## [To do]
Would you write out each line of the material below exactly, skipping every picture?

## [Data excerpt]

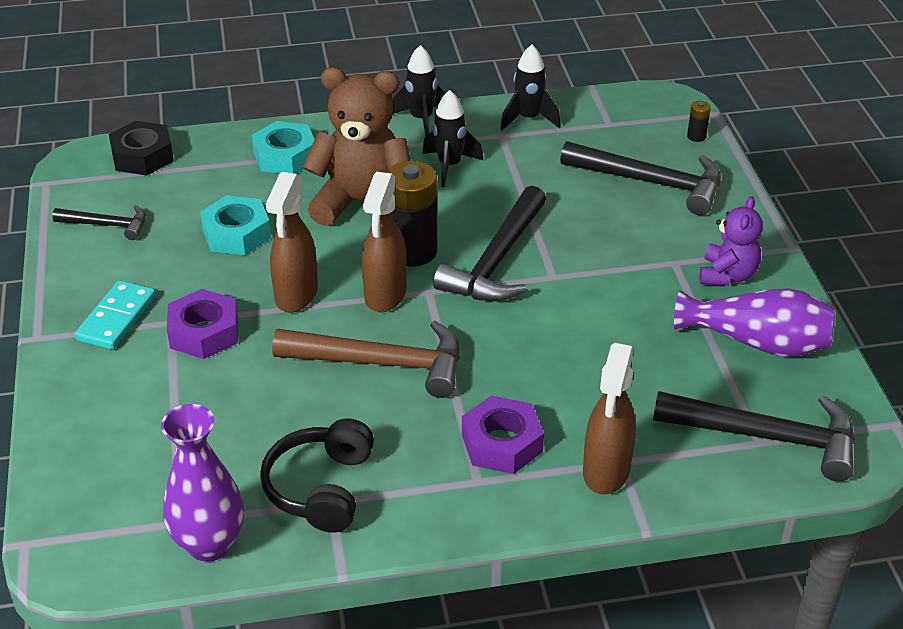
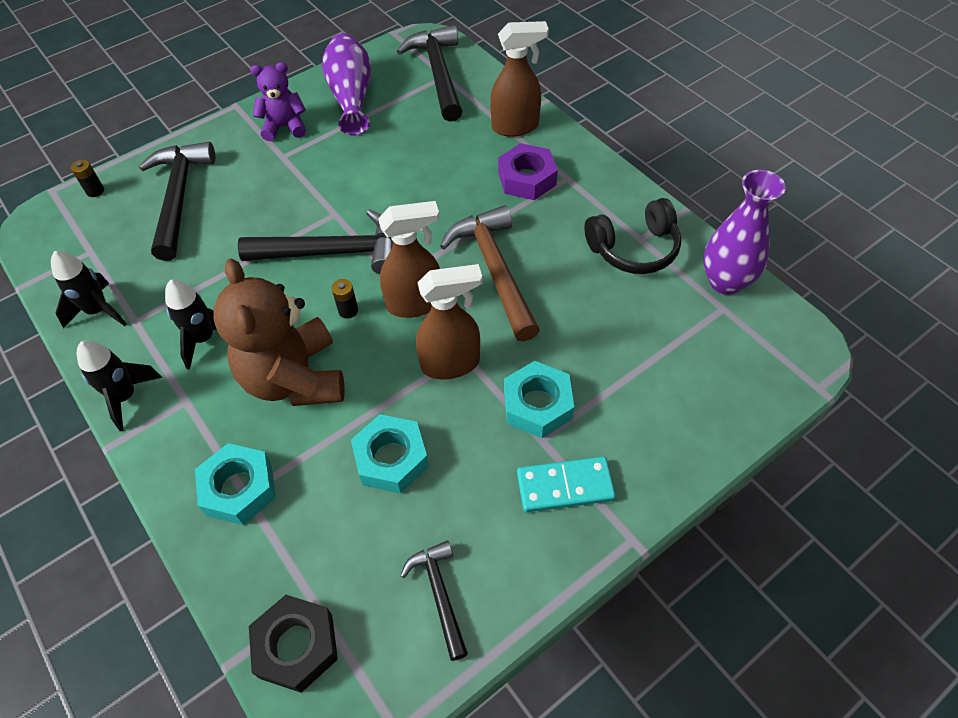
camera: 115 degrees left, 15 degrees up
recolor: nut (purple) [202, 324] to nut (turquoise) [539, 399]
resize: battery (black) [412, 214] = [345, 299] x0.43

## [Problem solution]
camera: 115 degrees left, 15 degrees up
recolor: nut (purple) [202, 324] to nut (turquoise) [539, 399]
resize: battery (black) [412, 214] = [345, 299] x0.43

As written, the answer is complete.